[Change detection data]
++++
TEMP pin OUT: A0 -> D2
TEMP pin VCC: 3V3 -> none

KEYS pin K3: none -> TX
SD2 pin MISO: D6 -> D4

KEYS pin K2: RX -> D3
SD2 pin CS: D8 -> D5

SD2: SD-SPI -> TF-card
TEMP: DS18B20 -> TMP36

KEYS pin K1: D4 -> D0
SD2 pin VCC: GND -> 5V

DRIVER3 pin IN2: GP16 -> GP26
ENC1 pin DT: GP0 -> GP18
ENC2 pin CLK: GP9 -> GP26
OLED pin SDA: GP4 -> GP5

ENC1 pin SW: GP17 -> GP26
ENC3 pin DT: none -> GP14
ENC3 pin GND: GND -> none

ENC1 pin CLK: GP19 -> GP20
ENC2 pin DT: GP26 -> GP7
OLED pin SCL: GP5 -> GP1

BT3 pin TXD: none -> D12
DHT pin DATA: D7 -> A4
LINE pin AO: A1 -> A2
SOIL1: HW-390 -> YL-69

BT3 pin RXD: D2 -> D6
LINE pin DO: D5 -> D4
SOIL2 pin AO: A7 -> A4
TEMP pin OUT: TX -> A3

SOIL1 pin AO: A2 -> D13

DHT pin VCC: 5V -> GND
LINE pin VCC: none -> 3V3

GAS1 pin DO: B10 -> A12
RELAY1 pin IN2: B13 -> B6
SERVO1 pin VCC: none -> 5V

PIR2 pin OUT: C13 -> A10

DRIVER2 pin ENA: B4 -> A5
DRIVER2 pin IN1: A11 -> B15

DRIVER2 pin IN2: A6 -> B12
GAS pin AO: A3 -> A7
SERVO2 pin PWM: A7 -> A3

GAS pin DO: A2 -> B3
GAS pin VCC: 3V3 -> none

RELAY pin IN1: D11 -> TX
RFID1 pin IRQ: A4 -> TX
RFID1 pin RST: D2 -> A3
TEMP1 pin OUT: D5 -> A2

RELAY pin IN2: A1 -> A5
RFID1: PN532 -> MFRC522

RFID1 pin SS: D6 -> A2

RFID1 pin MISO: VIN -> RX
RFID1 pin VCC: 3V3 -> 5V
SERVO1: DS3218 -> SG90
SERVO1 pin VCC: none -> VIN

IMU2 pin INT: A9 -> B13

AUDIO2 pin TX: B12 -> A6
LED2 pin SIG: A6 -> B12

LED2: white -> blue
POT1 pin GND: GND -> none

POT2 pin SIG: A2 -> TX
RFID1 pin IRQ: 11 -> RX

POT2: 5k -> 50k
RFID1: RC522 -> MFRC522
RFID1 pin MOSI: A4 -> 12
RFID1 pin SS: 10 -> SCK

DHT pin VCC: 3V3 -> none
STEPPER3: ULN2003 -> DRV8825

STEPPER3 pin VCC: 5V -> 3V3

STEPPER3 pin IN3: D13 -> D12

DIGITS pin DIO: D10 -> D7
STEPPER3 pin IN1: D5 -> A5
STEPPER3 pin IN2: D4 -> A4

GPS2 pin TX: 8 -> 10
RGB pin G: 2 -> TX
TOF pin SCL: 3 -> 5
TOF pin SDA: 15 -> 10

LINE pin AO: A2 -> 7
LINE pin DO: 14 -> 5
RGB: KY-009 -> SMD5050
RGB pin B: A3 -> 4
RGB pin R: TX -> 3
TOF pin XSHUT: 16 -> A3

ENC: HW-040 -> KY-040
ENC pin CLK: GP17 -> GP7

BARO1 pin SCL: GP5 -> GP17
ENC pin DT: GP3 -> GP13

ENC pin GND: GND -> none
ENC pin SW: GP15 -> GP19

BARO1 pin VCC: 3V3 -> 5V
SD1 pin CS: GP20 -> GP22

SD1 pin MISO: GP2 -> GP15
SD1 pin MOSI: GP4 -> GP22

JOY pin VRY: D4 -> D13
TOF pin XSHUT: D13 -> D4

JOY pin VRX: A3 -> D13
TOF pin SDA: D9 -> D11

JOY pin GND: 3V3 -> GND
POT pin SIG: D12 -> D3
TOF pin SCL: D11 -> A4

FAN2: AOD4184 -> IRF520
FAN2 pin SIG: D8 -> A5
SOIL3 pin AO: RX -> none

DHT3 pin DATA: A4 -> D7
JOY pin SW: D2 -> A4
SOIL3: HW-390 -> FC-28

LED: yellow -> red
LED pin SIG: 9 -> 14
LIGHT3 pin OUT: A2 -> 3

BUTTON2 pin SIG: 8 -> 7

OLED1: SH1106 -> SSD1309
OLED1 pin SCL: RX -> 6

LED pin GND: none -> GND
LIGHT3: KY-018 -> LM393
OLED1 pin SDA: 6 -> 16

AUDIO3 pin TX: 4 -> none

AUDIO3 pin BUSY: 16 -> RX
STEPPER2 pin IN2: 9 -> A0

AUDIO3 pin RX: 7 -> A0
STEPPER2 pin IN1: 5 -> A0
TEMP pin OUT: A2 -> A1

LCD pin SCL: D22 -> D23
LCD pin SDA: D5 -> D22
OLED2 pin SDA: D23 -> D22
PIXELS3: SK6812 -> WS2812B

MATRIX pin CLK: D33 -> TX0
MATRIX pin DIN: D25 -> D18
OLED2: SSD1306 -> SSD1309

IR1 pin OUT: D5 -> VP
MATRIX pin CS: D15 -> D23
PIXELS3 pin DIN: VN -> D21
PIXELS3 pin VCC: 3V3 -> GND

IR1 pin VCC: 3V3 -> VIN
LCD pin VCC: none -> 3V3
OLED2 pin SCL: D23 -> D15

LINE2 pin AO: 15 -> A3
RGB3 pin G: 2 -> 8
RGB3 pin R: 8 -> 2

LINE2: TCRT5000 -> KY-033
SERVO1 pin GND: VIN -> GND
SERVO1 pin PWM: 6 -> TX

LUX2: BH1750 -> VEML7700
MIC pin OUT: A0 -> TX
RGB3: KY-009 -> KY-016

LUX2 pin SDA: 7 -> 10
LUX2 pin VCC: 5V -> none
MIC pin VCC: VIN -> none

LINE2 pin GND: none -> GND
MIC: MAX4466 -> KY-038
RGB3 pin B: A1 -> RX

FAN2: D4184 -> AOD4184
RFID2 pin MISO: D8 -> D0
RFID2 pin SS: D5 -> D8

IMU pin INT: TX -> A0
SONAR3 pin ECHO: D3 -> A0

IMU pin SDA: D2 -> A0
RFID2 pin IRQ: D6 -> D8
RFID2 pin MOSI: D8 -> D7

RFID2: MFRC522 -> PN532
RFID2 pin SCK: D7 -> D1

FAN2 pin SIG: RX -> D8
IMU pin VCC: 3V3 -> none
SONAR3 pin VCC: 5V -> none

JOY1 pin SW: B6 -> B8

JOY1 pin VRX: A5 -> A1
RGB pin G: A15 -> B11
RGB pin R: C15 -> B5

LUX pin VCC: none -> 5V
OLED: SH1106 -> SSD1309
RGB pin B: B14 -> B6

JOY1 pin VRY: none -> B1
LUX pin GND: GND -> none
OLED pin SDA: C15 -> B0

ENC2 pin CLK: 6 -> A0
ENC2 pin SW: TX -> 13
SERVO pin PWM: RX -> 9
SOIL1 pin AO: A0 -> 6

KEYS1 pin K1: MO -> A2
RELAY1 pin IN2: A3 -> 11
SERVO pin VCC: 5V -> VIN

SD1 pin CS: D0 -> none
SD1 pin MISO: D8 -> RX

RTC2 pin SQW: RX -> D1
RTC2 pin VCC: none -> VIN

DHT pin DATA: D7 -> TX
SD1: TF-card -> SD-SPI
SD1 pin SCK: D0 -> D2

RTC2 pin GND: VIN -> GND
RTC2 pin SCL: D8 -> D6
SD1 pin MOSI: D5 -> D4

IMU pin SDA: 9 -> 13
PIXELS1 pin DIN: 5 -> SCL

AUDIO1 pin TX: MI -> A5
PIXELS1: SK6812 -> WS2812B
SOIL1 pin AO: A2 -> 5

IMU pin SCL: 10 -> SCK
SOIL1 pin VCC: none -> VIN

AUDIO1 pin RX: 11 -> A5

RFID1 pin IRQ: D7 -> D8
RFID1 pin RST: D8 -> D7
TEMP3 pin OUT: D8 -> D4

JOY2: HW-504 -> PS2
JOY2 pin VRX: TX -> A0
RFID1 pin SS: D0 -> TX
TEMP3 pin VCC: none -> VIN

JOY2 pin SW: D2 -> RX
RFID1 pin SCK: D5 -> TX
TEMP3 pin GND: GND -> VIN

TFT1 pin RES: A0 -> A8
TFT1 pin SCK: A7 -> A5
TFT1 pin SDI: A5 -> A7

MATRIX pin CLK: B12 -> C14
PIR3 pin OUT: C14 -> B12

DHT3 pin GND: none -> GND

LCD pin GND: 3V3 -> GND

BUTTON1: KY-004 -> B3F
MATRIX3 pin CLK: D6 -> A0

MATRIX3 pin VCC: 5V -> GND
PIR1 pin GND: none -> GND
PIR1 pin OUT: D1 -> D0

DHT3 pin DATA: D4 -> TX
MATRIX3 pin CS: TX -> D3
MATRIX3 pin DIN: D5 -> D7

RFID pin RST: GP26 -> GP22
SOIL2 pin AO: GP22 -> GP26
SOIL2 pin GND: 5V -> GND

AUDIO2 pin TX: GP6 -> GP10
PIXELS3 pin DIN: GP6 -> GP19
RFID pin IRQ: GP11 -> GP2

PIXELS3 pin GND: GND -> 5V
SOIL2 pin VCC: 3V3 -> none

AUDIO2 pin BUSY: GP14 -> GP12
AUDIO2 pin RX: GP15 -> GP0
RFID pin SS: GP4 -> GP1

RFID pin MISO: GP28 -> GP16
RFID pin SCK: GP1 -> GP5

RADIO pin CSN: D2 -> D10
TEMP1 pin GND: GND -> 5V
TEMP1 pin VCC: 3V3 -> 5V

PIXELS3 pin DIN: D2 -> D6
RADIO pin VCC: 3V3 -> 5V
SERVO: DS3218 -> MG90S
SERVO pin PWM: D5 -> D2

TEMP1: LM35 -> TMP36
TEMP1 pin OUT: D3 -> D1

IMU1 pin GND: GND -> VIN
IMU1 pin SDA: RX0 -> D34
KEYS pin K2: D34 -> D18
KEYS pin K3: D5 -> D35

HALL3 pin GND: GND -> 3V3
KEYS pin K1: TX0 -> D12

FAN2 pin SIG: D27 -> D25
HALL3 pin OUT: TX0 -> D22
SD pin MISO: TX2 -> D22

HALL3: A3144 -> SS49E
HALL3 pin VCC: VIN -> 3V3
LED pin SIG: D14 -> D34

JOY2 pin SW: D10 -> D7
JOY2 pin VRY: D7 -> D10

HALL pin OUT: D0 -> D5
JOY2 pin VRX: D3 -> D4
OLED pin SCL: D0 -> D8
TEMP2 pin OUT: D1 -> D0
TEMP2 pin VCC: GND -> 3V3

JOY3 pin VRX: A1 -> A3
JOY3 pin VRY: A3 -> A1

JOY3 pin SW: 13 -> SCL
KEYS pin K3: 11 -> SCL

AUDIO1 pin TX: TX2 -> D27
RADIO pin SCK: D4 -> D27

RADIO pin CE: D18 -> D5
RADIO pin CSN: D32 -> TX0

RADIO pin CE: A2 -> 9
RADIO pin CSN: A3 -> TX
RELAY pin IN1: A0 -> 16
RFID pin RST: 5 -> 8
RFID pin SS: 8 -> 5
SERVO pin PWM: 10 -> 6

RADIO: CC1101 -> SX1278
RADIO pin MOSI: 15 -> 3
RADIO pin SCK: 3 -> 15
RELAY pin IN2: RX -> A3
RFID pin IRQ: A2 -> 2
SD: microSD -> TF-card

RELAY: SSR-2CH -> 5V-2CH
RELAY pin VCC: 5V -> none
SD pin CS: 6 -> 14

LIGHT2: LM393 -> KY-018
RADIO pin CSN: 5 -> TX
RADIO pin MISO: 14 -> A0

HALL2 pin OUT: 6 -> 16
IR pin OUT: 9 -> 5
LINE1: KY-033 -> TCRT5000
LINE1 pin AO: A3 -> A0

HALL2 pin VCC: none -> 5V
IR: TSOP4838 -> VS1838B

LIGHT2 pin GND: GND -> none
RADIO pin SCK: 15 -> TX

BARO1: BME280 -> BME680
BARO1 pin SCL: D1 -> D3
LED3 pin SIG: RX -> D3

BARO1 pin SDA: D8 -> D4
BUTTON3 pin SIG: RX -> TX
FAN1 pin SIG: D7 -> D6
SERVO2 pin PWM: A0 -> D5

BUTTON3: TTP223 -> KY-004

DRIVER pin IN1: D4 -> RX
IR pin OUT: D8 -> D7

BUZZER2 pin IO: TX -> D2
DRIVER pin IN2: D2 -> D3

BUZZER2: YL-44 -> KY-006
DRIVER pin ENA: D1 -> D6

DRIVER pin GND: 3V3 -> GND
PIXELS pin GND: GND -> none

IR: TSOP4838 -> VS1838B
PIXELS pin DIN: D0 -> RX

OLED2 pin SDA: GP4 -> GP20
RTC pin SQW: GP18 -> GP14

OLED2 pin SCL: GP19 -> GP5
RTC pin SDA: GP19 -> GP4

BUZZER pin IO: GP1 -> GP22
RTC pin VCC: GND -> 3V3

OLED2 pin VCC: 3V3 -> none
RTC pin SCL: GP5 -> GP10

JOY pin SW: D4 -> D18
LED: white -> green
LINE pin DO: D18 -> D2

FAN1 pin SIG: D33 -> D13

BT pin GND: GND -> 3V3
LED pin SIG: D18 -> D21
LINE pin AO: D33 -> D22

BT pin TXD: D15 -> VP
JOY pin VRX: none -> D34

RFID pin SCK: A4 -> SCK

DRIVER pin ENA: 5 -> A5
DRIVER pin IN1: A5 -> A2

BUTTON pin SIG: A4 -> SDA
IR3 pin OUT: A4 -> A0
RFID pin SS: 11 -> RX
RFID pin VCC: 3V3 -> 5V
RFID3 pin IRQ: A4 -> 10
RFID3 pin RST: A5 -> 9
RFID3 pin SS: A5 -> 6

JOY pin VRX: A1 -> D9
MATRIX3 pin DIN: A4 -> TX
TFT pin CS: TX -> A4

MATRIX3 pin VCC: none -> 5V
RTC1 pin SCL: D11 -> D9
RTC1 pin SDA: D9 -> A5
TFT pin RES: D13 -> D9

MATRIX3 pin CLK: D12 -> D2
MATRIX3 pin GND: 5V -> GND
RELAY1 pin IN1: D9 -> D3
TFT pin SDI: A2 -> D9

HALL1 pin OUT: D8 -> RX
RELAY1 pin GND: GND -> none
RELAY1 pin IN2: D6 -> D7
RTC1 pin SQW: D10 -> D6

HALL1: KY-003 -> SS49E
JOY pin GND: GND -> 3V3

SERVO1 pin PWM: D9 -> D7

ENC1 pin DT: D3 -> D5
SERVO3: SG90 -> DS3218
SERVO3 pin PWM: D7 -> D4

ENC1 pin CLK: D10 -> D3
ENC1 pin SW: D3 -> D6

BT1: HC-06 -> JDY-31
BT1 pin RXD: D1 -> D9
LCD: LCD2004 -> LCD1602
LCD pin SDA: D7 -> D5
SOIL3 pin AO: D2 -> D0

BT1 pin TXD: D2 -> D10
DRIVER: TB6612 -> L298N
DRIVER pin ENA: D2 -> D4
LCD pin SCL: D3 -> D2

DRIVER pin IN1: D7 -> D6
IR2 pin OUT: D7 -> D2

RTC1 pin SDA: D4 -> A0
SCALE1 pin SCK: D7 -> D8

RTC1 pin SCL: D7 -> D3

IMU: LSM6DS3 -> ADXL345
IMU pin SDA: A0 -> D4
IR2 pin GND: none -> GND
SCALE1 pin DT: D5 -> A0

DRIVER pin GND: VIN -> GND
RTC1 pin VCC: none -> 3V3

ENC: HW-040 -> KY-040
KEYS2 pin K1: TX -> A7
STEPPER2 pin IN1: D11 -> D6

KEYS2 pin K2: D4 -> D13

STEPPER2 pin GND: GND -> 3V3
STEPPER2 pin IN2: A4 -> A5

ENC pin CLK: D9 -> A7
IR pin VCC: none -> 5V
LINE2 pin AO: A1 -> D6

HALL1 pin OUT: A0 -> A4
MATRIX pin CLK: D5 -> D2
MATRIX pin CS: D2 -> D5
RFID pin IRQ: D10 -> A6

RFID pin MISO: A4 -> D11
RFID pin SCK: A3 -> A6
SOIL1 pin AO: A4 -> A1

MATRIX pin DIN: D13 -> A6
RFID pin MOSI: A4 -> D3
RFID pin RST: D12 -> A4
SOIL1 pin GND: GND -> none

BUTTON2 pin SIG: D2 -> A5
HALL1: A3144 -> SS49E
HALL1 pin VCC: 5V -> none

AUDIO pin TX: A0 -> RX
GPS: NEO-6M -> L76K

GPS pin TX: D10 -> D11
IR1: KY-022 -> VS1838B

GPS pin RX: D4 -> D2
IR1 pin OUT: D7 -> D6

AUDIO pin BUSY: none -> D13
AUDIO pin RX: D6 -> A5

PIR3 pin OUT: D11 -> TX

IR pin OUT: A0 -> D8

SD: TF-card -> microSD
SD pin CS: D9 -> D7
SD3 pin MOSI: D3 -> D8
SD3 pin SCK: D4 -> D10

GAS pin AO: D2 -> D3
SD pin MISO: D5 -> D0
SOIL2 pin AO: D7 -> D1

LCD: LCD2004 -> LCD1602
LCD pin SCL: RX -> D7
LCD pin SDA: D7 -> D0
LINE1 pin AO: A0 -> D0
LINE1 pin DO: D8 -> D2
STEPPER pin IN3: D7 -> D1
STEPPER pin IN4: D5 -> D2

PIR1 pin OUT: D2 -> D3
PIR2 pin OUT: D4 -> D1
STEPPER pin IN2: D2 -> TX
++++
__Aim of the task__.
With the line that has "RFID1 pin SCK: D5 -> TX" as the first and the line that has "PIXELS3 pin DIN: D2 -> D6" as the last, repeat exactly that run of lines above and no more.

__Worked solution__.
RFID1 pin SCK: D5 -> TX
TEMP3 pin GND: GND -> VIN

TFT1 pin RES: A0 -> A8
TFT1 pin SCK: A7 -> A5
TFT1 pin SDI: A5 -> A7

MATRIX pin CLK: B12 -> C14
PIR3 pin OUT: C14 -> B12

DHT3 pin GND: none -> GND

LCD pin GND: 3V3 -> GND

BUTTON1: KY-004 -> B3F
MATRIX3 pin CLK: D6 -> A0

MATRIX3 pin VCC: 5V -> GND
PIR1 pin GND: none -> GND
PIR1 pin OUT: D1 -> D0

DHT3 pin DATA: D4 -> TX
MATRIX3 pin CS: TX -> D3
MATRIX3 pin DIN: D5 -> D7

RFID pin RST: GP26 -> GP22
SOIL2 pin AO: GP22 -> GP26
SOIL2 pin GND: 5V -> GND

AUDIO2 pin TX: GP6 -> GP10
PIXELS3 pin DIN: GP6 -> GP19
RFID pin IRQ: GP11 -> GP2

PIXELS3 pin GND: GND -> 5V
SOIL2 pin VCC: 3V3 -> none

AUDIO2 pin BUSY: GP14 -> GP12
AUDIO2 pin RX: GP15 -> GP0
RFID pin SS: GP4 -> GP1

RFID pin MISO: GP28 -> GP16
RFID pin SCK: GP1 -> GP5

RADIO pin CSN: D2 -> D10
TEMP1 pin GND: GND -> 5V
TEMP1 pin VCC: 3V3 -> 5V

PIXELS3 pin DIN: D2 -> D6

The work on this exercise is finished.